Return every entry below exactly as written, minus the pictures.

== Study material

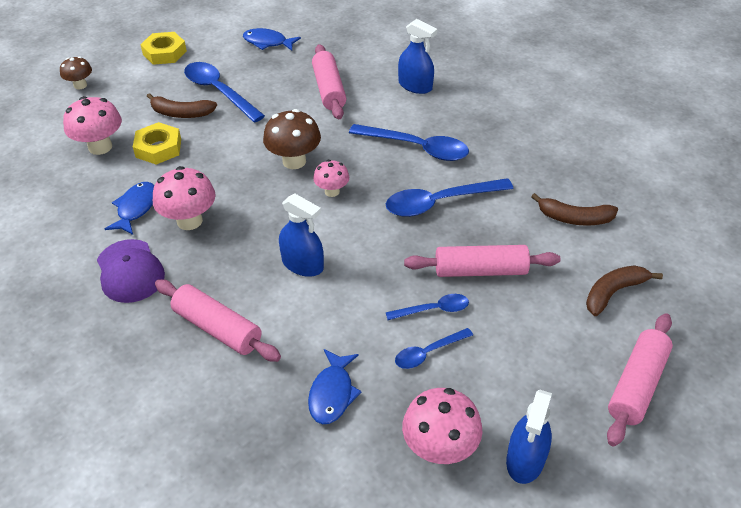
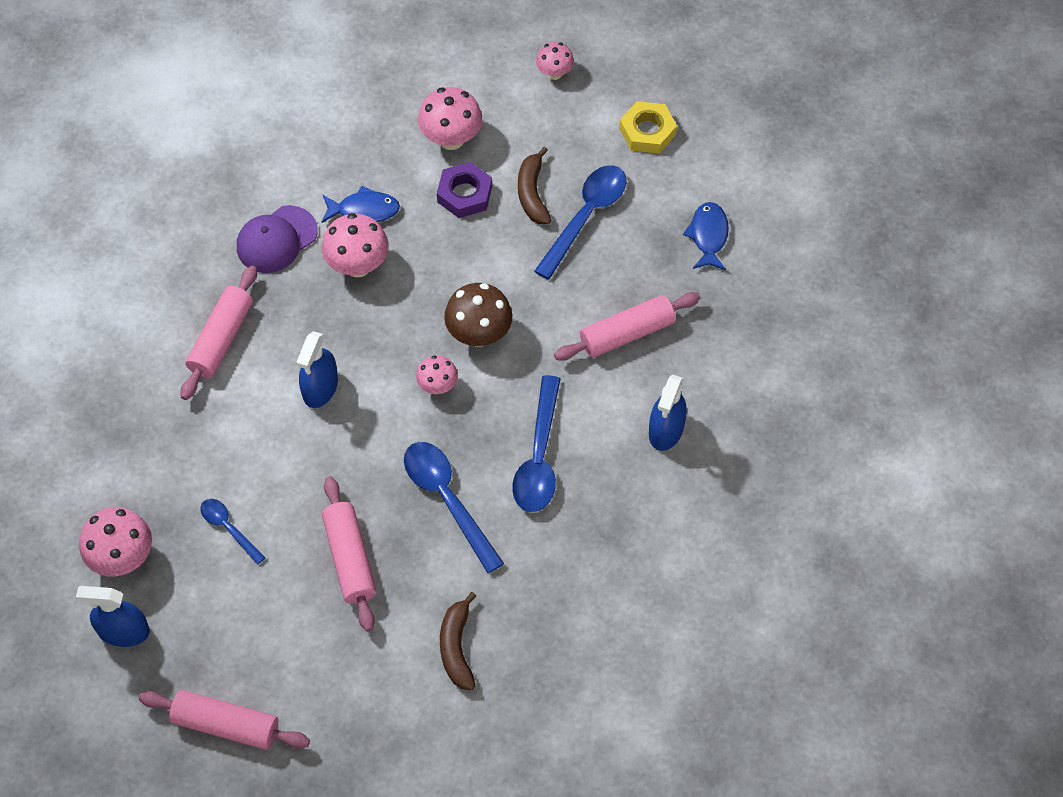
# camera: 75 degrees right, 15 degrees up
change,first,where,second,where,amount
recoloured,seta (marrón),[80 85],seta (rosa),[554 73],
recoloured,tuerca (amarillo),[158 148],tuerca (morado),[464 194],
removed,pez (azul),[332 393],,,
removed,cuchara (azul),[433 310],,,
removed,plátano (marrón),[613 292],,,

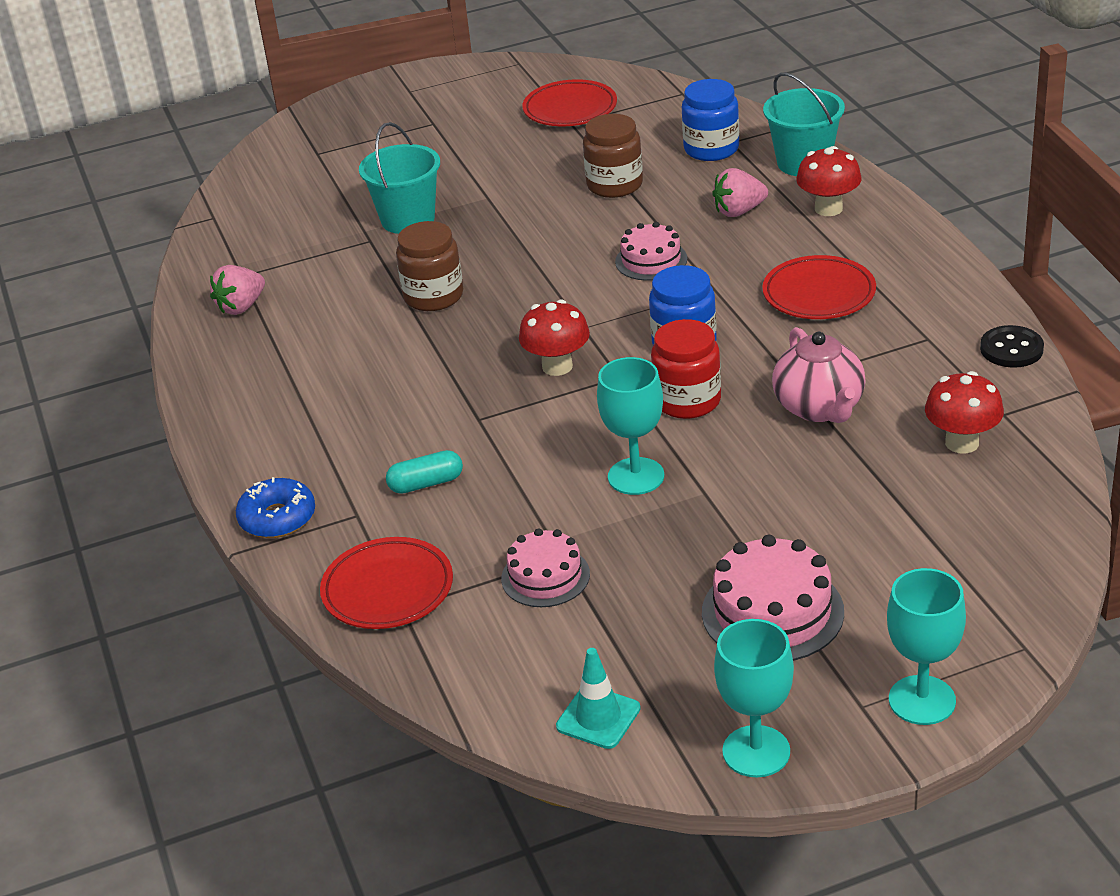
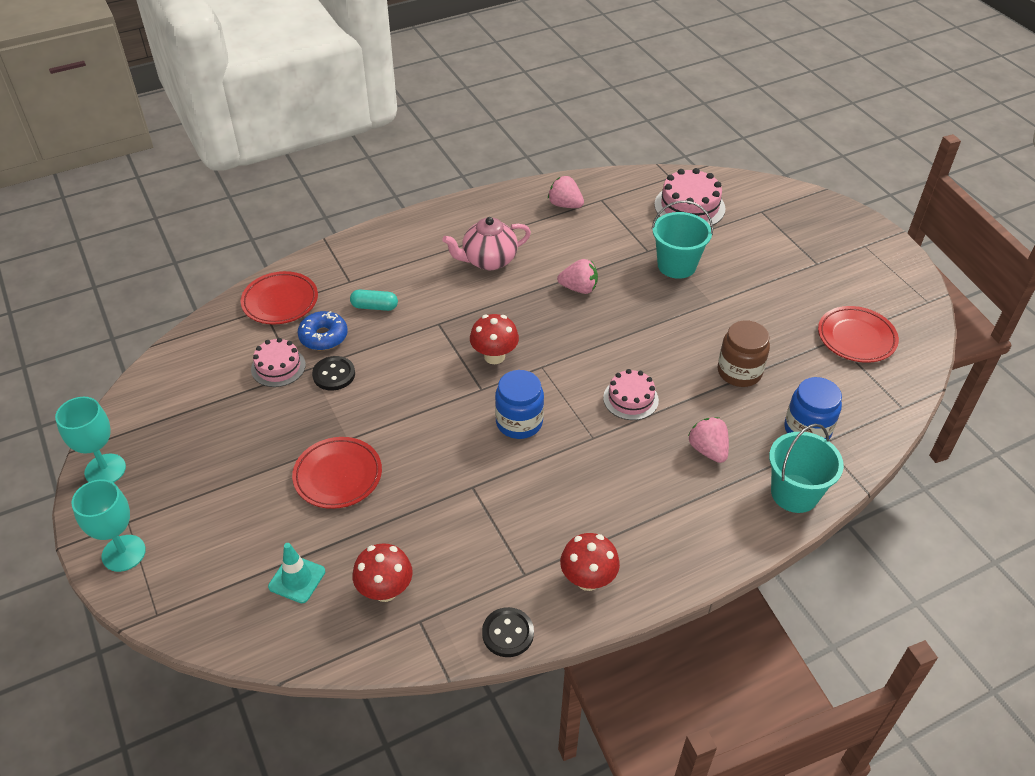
# camera: 80 degrees right, 10 degrees up
change,first,where,second,where,amount
moved,rosquilla (azul),[277 518],,[323 336],
turned,cápsula (turquesa),[426 483],,[374 306],60 degrees counterclockwise
replaced,tarro (marrón),[433 296],fresa (rosa),[579 288],
moved,cono de tráfico (turquesa),[598 717],,[297 579],
removed,copa (turquesa),[636 476],,,
removed,tarro (rojo),[687 401],,,
moved,tarta (rosa),[772 612],,[689 206],
moved,plato (rojo),[819 294],,[338 476],
moved,tetera (rosa),[819 408],,[488 260],
moved,seta (rojo),[828 208],,[588 579],
added,,,botón (negro),[334 374],

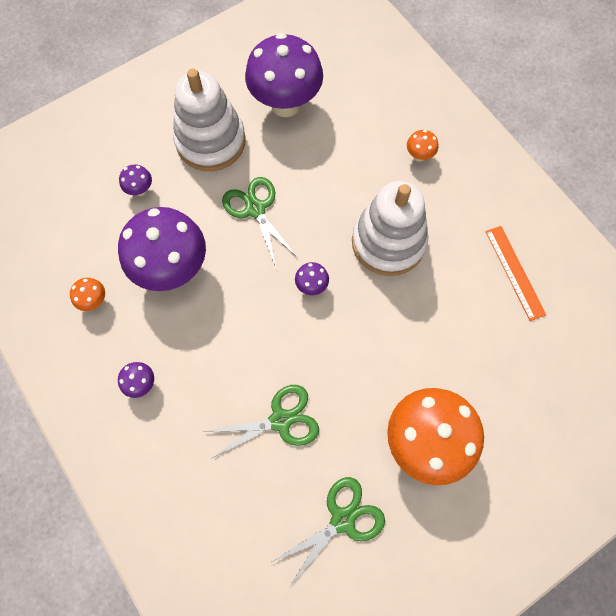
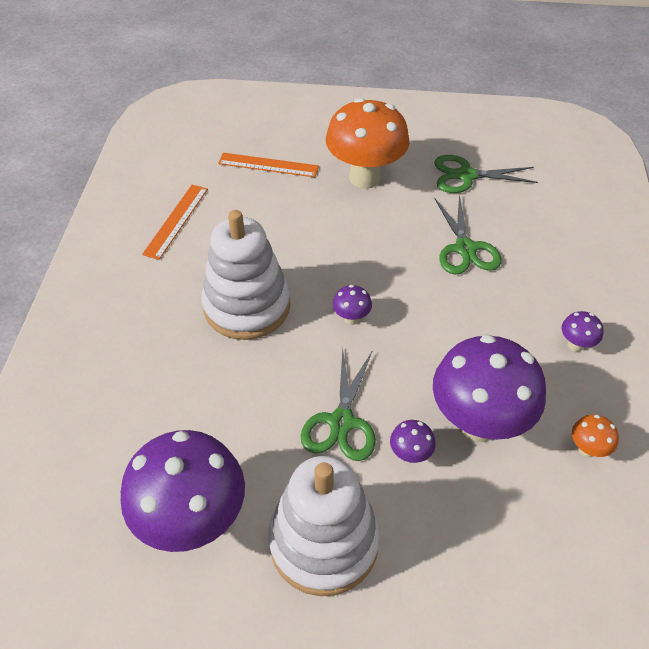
# camera: 140 degrees left, 20 degrees down
change,first,where,second,where,amount
moved,seta (morado),[140 190],,[410 454],
turned,tijeras (verde),[280 420],,[465 248],120 degrees counterclockwise
removed,seta (naranja),[419 156],,,
added,,,regla (naranja),[268 165],

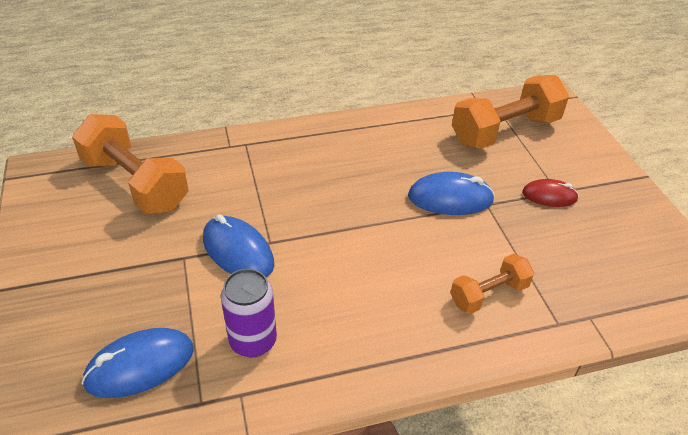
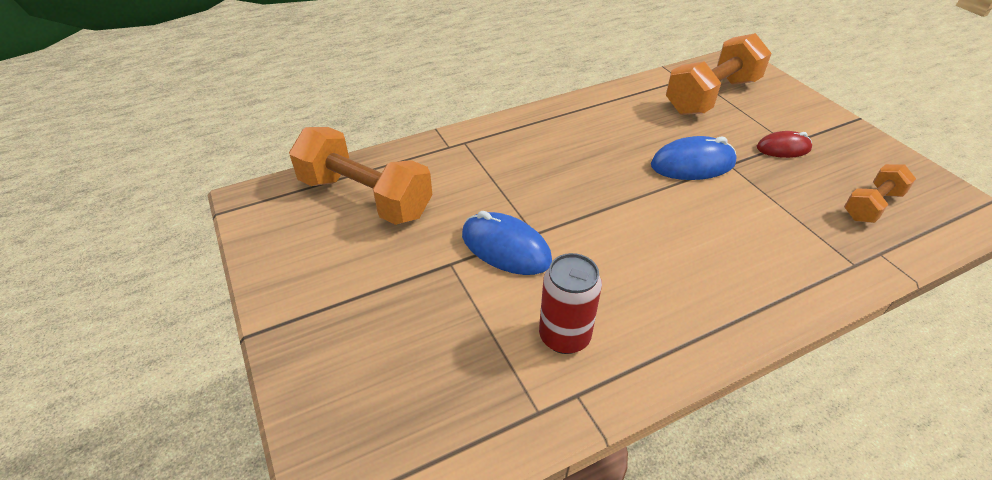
# camera: 10 degrees left, 0 degrees up
change,first,where,second,where,amount
removed,ratón (azul),[140 365],,,
recoloured,lata (morado),[253 341],lata (rojo),[564 336],
moved,mancuerna (naranja),[489 294],,[872 206],

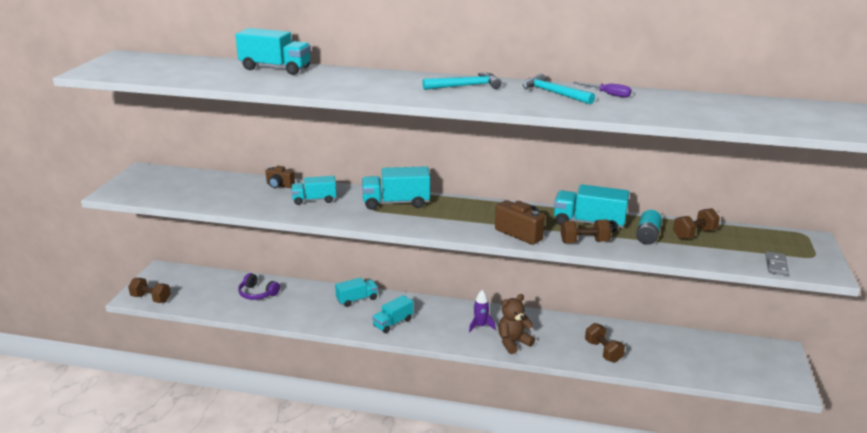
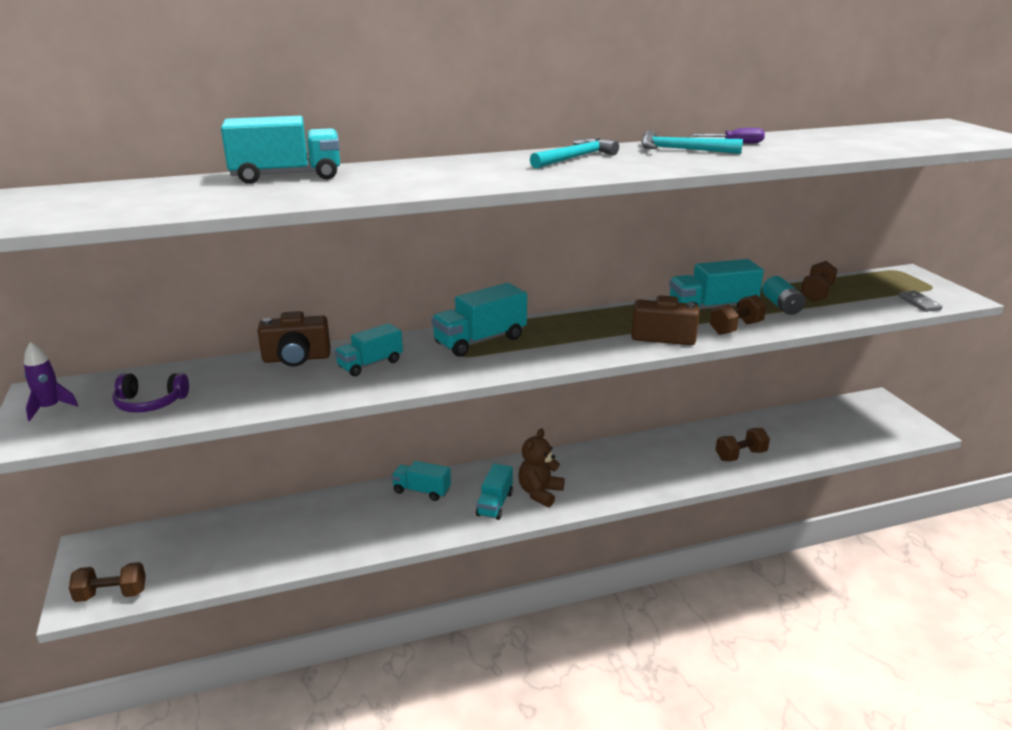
# camera: 30 degrees left, 0 degrees up
change,first,where,second,where,amount
moved,auriculares (morado),[257 293],,[150 403],
resized,cámara (marrón),[279 185],,[296 359],x1.58
turned,camión (turquesa),[357 299],,[421 491],105 degrees counterclockwise
moved,cohete (morado),[480 326],,[50 408],
moved,osito (marrón),[513 342],,[540 493],
turned,mancuerna (marrón),[603 351],,[740 455],60 degrees counterclockwise

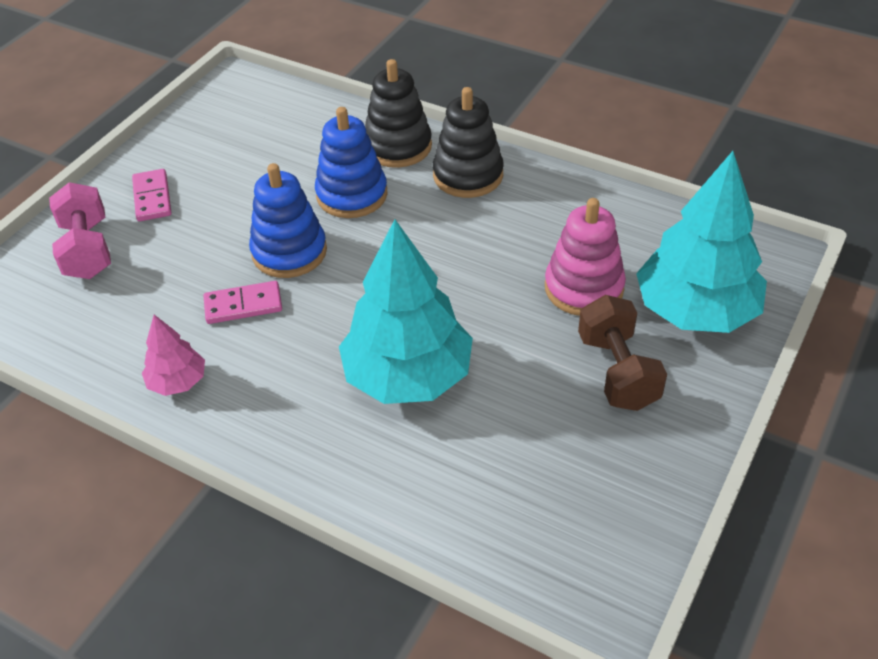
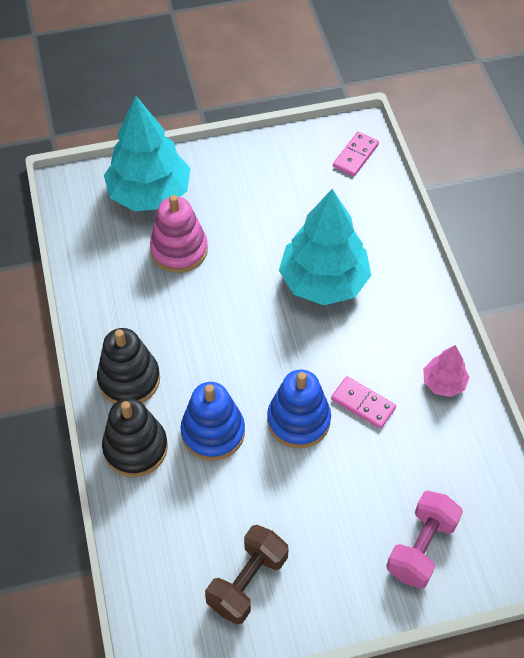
# camera: 135 degrees left, 10 degrees up
change,first,where,second,where,amount
moved,ficha de dominó (rosa),[152 198],,[355 156],
moved,mancuerna (marrón),[617 371],,[247 582],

====

▶ _Response_
# camera: 75 degrees right, 15 degrees up
change,first,where,second,where,amount
recoloured,seta (marrón),[80 85],seta (rosa),[554 73],
recoloured,tuerca (amarillo),[158 148],tuerca (morado),[464 194],
removed,pez (azul),[332 393],,,
removed,cuchara (azul),[433 310],,,
removed,plátano (marrón),[613 292],,,

# camera: 80 degrees right, 10 degrees up
change,first,where,second,where,amount
moved,rosquilla (azul),[277 518],,[323 336],
turned,cápsula (turquesa),[426 483],,[374 306],60 degrees counterclockwise
replaced,tarro (marrón),[433 296],fresa (rosa),[579 288],
moved,cono de tráfico (turquesa),[598 717],,[297 579],
removed,copa (turquesa),[636 476],,,
removed,tarro (rojo),[687 401],,,
moved,tarta (rosa),[772 612],,[689 206],
moved,plato (rojo),[819 294],,[338 476],
moved,tetera (rosa),[819 408],,[488 260],
moved,seta (rojo),[828 208],,[588 579],
added,,,botón (negro),[334 374],

# camera: 140 degrees left, 20 degrees down
change,first,where,second,where,amount
moved,seta (morado),[140 190],,[410 454],
turned,tijeras (verde),[280 420],,[465 248],120 degrees counterclockwise
removed,seta (naranja),[419 156],,,
added,,,regla (naranja),[268 165],

# camera: 10 degrees left, 0 degrees up
change,first,where,second,where,amount
removed,ratón (azul),[140 365],,,
recoloured,lata (morado),[253 341],lata (rojo),[564 336],
moved,mancuerna (naranja),[489 294],,[872 206],

# camera: 30 degrees left, 0 degrees up
change,first,where,second,where,amount
moved,auriculares (morado),[257 293],,[150 403],
resized,cámara (marrón),[279 185],,[296 359],x1.58
turned,camión (turquesa),[357 299],,[421 491],105 degrees counterclockwise
moved,cohete (morado),[480 326],,[50 408],
moved,osito (marrón),[513 342],,[540 493],
turned,mancuerna (marrón),[603 351],,[740 455],60 degrees counterclockwise

# camera: 135 degrees left, 10 degrees up
change,first,where,second,where,amount
moved,ficha de dominó (rosa),[152 198],,[355 156],
moved,mancuerna (marrón),[617 371],,[247 582],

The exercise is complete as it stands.